- **What needs to be done**
Pull out every line of the records that contains the string "kern", matching case exactly.

[Stored data entries]
= = =
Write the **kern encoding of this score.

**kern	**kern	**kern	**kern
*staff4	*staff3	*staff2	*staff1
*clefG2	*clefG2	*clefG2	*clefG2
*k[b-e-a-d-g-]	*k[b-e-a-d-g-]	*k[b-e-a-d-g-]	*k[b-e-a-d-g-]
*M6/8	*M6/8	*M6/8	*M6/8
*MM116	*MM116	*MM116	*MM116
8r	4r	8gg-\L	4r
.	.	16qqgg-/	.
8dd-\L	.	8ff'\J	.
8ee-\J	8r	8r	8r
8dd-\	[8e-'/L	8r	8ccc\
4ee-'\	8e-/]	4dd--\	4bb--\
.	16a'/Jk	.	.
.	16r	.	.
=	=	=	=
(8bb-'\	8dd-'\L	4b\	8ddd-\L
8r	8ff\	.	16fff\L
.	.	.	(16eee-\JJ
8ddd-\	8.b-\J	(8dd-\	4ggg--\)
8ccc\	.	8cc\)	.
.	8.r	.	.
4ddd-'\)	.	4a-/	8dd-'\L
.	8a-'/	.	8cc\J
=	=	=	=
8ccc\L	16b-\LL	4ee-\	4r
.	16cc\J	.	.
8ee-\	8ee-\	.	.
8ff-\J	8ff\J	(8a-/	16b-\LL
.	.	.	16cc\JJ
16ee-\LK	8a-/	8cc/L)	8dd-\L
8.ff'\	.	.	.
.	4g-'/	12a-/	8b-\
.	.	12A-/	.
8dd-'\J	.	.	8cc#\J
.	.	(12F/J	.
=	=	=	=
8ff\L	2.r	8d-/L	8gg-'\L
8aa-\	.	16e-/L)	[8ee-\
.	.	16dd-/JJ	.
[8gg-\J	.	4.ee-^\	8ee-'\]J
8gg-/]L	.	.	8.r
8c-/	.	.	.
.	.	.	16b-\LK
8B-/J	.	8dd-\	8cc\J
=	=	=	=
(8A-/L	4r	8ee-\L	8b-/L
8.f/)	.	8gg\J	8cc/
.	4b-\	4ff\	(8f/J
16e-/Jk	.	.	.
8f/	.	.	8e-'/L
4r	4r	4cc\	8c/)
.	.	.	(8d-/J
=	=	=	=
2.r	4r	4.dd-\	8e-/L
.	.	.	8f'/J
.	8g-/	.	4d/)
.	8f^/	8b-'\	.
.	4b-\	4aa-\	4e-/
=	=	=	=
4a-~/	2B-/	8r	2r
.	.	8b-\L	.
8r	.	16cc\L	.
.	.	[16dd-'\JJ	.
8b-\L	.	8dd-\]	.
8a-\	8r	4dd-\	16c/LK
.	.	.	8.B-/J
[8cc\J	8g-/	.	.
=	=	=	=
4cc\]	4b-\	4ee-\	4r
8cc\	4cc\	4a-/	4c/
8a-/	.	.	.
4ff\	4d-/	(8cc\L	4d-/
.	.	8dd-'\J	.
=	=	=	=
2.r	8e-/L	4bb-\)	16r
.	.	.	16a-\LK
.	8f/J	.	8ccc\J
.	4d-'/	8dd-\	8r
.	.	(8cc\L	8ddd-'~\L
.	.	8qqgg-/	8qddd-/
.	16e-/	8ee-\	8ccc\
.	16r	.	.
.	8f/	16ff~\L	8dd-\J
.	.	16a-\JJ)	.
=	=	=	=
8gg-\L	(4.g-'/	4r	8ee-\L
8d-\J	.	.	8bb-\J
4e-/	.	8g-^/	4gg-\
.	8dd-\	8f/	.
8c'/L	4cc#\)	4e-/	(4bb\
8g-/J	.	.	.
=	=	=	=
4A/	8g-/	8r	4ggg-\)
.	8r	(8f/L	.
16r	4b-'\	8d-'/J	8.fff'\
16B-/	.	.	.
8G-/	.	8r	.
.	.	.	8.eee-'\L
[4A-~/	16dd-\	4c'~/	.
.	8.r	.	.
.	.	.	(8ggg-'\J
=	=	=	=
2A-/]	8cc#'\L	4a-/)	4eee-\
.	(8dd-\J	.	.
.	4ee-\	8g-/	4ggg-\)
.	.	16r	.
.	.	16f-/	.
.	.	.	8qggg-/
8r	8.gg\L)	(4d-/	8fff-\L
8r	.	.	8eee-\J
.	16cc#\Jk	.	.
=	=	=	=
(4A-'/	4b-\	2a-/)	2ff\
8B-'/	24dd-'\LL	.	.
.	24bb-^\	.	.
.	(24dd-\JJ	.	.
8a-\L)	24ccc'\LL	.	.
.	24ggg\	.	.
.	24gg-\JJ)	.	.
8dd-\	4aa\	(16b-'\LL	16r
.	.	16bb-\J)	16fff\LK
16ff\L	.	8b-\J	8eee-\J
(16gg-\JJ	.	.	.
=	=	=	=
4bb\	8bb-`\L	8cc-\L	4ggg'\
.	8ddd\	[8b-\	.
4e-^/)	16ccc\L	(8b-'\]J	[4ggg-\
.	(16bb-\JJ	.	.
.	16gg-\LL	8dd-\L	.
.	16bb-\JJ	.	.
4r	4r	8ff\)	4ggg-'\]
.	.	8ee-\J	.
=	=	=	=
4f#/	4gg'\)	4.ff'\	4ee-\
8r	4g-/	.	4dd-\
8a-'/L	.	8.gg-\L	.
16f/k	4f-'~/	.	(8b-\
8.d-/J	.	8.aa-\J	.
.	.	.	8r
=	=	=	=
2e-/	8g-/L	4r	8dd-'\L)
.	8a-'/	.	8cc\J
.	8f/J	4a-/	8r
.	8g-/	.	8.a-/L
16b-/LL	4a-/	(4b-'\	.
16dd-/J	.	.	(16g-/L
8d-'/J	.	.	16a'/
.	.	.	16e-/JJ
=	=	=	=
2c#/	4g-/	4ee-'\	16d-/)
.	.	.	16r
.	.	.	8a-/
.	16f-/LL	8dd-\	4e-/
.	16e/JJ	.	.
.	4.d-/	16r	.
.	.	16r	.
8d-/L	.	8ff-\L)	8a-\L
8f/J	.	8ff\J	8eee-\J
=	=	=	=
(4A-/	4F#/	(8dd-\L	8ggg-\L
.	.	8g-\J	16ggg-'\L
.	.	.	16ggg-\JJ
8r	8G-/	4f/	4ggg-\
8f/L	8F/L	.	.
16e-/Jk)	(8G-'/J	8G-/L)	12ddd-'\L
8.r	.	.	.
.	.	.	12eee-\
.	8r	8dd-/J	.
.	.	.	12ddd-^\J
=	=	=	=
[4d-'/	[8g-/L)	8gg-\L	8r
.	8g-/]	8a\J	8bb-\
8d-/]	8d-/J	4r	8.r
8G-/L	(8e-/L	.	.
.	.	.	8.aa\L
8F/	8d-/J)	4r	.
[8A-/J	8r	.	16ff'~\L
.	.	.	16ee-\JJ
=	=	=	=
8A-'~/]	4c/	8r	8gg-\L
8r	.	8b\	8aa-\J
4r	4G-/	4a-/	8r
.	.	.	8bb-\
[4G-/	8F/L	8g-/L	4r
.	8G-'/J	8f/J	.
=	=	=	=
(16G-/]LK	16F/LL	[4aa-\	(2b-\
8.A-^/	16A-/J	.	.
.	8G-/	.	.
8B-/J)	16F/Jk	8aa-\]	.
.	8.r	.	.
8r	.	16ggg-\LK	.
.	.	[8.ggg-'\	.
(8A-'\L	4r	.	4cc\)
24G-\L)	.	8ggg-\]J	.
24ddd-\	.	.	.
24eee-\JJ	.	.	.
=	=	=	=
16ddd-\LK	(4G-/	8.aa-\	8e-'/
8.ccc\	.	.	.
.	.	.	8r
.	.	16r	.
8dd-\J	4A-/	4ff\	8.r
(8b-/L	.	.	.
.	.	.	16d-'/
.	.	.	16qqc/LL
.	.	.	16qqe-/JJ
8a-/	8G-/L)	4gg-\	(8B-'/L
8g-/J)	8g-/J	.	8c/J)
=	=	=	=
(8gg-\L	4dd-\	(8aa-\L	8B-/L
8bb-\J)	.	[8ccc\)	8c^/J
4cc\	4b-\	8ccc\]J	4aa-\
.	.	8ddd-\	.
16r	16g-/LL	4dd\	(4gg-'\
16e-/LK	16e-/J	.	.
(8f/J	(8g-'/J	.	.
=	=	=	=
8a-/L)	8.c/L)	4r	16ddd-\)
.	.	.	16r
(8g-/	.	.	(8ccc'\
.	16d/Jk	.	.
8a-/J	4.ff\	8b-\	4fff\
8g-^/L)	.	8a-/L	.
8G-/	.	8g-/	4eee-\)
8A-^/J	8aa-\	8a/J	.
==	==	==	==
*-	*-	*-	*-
= = =
- **Answer to this task**
Write the **kern encoding of this score.
**kern	**kern	**kern	**kern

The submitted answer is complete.